─── RECORDS FOR PROCESSING ───
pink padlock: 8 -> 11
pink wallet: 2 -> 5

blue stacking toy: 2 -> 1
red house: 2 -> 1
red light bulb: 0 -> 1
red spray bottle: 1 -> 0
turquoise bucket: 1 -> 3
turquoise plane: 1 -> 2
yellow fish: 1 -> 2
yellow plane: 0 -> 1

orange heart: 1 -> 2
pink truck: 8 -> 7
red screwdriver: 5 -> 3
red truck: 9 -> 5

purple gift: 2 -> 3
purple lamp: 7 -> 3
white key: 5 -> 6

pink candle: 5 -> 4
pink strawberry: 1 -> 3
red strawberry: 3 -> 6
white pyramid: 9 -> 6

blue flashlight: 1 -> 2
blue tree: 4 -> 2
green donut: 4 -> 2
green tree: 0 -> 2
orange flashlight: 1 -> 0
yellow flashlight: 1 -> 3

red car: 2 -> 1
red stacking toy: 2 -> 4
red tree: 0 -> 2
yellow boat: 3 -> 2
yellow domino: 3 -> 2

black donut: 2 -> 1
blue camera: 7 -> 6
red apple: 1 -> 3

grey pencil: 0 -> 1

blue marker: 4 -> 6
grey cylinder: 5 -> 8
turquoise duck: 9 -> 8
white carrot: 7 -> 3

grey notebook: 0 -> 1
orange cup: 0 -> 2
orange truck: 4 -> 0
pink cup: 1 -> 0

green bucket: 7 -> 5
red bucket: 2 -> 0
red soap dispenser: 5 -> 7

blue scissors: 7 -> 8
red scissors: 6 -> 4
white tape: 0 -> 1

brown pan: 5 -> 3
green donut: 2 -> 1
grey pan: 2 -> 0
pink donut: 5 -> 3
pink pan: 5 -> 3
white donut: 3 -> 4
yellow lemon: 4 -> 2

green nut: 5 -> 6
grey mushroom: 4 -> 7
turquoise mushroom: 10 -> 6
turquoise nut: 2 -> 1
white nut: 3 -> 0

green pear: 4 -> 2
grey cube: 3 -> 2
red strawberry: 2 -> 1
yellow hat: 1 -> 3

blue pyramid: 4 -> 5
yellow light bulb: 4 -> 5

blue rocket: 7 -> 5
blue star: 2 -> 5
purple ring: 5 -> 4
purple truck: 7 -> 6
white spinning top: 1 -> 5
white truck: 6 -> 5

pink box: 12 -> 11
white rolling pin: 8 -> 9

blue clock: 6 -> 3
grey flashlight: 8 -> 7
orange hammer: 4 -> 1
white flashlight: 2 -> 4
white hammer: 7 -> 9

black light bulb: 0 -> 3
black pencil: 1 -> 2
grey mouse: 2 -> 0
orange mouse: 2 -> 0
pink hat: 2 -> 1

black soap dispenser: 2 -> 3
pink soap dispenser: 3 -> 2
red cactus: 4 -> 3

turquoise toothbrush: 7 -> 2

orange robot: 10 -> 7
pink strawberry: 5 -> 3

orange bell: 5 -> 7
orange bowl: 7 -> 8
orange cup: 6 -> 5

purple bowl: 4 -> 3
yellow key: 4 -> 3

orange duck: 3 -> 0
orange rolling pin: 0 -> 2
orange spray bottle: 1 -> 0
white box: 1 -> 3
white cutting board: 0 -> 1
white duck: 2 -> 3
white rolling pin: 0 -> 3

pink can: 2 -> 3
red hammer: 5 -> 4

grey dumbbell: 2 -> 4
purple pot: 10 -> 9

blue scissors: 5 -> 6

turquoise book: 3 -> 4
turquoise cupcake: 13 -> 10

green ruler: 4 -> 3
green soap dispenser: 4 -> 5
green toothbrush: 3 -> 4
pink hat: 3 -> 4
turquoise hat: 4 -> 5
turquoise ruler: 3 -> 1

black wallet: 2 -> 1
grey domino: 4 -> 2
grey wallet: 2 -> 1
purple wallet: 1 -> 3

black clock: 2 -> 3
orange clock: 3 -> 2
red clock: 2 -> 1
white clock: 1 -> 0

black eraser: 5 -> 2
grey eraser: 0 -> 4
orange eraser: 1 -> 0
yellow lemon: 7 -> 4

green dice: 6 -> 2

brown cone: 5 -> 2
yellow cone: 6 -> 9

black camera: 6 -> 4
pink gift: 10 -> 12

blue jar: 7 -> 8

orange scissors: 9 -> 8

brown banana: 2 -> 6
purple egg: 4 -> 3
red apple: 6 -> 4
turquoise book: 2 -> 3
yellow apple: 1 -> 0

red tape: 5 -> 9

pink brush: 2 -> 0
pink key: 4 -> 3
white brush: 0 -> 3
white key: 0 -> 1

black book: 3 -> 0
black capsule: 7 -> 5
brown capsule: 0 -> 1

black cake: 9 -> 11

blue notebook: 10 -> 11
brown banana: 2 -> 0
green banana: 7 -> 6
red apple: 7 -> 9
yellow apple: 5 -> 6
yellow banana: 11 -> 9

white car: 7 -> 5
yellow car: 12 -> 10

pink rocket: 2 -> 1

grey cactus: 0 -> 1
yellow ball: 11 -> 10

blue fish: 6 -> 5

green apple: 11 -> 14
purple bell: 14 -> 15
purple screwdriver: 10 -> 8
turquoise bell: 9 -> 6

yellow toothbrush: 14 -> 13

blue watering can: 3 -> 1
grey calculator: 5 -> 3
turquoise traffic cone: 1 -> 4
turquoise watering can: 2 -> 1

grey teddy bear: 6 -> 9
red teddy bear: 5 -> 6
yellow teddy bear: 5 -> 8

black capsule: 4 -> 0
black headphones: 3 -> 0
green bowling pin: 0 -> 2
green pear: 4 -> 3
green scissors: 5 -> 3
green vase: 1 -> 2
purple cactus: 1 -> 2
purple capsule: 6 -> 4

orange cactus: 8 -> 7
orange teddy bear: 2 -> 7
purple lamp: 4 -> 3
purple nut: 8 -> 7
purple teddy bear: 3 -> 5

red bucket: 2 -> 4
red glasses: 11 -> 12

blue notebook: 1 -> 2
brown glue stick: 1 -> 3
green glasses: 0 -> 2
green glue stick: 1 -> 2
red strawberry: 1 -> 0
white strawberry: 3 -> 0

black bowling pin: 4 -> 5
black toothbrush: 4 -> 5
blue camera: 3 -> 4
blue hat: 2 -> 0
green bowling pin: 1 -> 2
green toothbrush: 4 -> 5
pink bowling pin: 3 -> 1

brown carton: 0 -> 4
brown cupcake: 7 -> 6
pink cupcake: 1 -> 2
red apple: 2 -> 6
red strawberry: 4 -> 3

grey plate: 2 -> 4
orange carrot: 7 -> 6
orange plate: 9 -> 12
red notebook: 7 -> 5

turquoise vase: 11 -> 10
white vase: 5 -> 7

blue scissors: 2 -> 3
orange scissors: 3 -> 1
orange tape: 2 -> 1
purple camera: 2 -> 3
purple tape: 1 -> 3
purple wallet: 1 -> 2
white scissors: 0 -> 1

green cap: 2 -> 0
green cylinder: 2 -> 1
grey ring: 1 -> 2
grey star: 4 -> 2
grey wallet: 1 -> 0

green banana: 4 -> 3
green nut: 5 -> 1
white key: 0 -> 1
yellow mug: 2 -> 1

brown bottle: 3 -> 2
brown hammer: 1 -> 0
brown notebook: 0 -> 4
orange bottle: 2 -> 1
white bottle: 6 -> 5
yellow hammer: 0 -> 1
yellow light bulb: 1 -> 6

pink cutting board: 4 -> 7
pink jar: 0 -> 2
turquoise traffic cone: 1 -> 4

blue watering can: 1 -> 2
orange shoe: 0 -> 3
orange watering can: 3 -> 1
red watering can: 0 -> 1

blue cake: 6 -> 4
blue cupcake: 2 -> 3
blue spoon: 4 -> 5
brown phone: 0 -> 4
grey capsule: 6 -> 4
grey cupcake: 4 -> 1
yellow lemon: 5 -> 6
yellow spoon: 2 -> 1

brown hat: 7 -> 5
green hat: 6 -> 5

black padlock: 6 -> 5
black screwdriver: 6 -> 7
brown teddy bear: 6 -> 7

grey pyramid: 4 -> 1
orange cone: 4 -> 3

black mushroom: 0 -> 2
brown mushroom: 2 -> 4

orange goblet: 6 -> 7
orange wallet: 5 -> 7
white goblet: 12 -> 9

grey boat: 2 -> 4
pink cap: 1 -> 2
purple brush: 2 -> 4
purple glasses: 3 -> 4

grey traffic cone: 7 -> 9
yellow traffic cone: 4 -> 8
───
[TO DO]
Output nothing but the line containing "red glasses: 11 -> 12" and each line after it in the entries above, exactly as written.

[YOUR SOLUTION]
red glasses: 11 -> 12

blue notebook: 1 -> 2
brown glue stick: 1 -> 3
green glasses: 0 -> 2
green glue stick: 1 -> 2
red strawberry: 1 -> 0
white strawberry: 3 -> 0

black bowling pin: 4 -> 5
black toothbrush: 4 -> 5
blue camera: 3 -> 4
blue hat: 2 -> 0
green bowling pin: 1 -> 2
green toothbrush: 4 -> 5
pink bowling pin: 3 -> 1

brown carton: 0 -> 4
brown cupcake: 7 -> 6
pink cupcake: 1 -> 2
red apple: 2 -> 6
red strawberry: 4 -> 3

grey plate: 2 -> 4
orange carrot: 7 -> 6
orange plate: 9 -> 12
red notebook: 7 -> 5

turquoise vase: 11 -> 10
white vase: 5 -> 7

blue scissors: 2 -> 3
orange scissors: 3 -> 1
orange tape: 2 -> 1
purple camera: 2 -> 3
purple tape: 1 -> 3
purple wallet: 1 -> 2
white scissors: 0 -> 1

green cap: 2 -> 0
green cylinder: 2 -> 1
grey ring: 1 -> 2
grey star: 4 -> 2
grey wallet: 1 -> 0

green banana: 4 -> 3
green nut: 5 -> 1
white key: 0 -> 1
yellow mug: 2 -> 1

brown bottle: 3 -> 2
brown hammer: 1 -> 0
brown notebook: 0 -> 4
orange bottle: 2 -> 1
white bottle: 6 -> 5
yellow hammer: 0 -> 1
yellow light bulb: 1 -> 6

pink cutting board: 4 -> 7
pink jar: 0 -> 2
turquoise traffic cone: 1 -> 4

blue watering can: 1 -> 2
orange shoe: 0 -> 3
orange watering can: 3 -> 1
red watering can: 0 -> 1

blue cake: 6 -> 4
blue cupcake: 2 -> 3
blue spoon: 4 -> 5
brown phone: 0 -> 4
grey capsule: 6 -> 4
grey cupcake: 4 -> 1
yellow lemon: 5 -> 6
yellow spoon: 2 -> 1

brown hat: 7 -> 5
green hat: 6 -> 5

black padlock: 6 -> 5
black screwdriver: 6 -> 7
brown teddy bear: 6 -> 7

grey pyramid: 4 -> 1
orange cone: 4 -> 3

black mushroom: 0 -> 2
brown mushroom: 2 -> 4

orange goblet: 6 -> 7
orange wallet: 5 -> 7
white goblet: 12 -> 9

grey boat: 2 -> 4
pink cap: 1 -> 2
purple brush: 2 -> 4
purple glasses: 3 -> 4

grey traffic cone: 7 -> 9
yellow traffic cone: 4 -> 8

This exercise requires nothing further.